▶ **DATA SHOWN**:
------------------------------------------------------------------------

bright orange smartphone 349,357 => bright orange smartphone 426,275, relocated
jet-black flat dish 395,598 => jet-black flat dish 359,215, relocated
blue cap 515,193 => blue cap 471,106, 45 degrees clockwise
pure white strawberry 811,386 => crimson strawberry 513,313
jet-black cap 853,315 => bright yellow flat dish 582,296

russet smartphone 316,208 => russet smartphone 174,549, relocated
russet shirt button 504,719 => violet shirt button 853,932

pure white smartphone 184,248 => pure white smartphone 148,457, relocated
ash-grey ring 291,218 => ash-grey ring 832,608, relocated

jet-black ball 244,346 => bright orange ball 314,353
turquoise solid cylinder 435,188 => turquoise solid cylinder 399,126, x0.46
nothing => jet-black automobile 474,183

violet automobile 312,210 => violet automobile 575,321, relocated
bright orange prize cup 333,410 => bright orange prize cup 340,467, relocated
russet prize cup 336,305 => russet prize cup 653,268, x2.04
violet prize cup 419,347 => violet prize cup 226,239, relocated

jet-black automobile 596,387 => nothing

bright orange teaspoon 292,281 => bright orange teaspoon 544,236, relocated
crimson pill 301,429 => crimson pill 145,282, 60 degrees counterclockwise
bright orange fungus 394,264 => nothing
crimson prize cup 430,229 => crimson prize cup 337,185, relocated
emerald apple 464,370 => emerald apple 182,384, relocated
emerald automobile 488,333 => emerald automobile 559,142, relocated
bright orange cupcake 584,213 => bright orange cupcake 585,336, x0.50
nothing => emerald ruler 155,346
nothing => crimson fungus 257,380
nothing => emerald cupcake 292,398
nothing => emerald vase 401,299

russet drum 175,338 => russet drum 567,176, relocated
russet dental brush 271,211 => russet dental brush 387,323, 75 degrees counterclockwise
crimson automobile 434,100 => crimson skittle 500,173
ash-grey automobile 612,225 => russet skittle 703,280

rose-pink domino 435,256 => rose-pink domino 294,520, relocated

------------------------------------------------------------------------

▶ **WHAT THE TASK REQUIRES**: Each record must be copied out exactly and in full.

▶ **OUTPUT OF THE EXERCISE**:
bright orange smartphone 349,357 => bright orange smartphone 426,275, relocated
jet-black flat dish 395,598 => jet-black flat dish 359,215, relocated
blue cap 515,193 => blue cap 471,106, 45 degrees clockwise
pure white strawberry 811,386 => crimson strawberry 513,313
jet-black cap 853,315 => bright yellow flat dish 582,296

russet smartphone 316,208 => russet smartphone 174,549, relocated
russet shirt button 504,719 => violet shirt button 853,932

pure white smartphone 184,248 => pure white smartphone 148,457, relocated
ash-grey ring 291,218 => ash-grey ring 832,608, relocated

jet-black ball 244,346 => bright orange ball 314,353
turquoise solid cylinder 435,188 => turquoise solid cylinder 399,126, x0.46
nothing => jet-black automobile 474,183

violet automobile 312,210 => violet automobile 575,321, relocated
bright orange prize cup 333,410 => bright orange prize cup 340,467, relocated
russet prize cup 336,305 => russet prize cup 653,268, x2.04
violet prize cup 419,347 => violet prize cup 226,239, relocated

jet-black automobile 596,387 => nothing

bright orange teaspoon 292,281 => bright orange teaspoon 544,236, relocated
crimson pill 301,429 => crimson pill 145,282, 60 degrees counterclockwise
bright orange fungus 394,264 => nothing
crimson prize cup 430,229 => crimson prize cup 337,185, relocated
emerald apple 464,370 => emerald apple 182,384, relocated
emerald automobile 488,333 => emerald automobile 559,142, relocated
bright orange cupcake 584,213 => bright orange cupcake 585,336, x0.50
nothing => emerald ruler 155,346
nothing => crimson fungus 257,380
nothing => emerald cupcake 292,398
nothing => emerald vase 401,299

russet drum 175,338 => russet drum 567,176, relocated
russet dental brush 271,211 => russet dental brush 387,323, 75 degrees counterclockwise
crimson automobile 434,100 => crimson skittle 500,173
ash-grey automobile 612,225 => russet skittle 703,280

rose-pink domino 435,256 => rose-pink domino 294,520, relocated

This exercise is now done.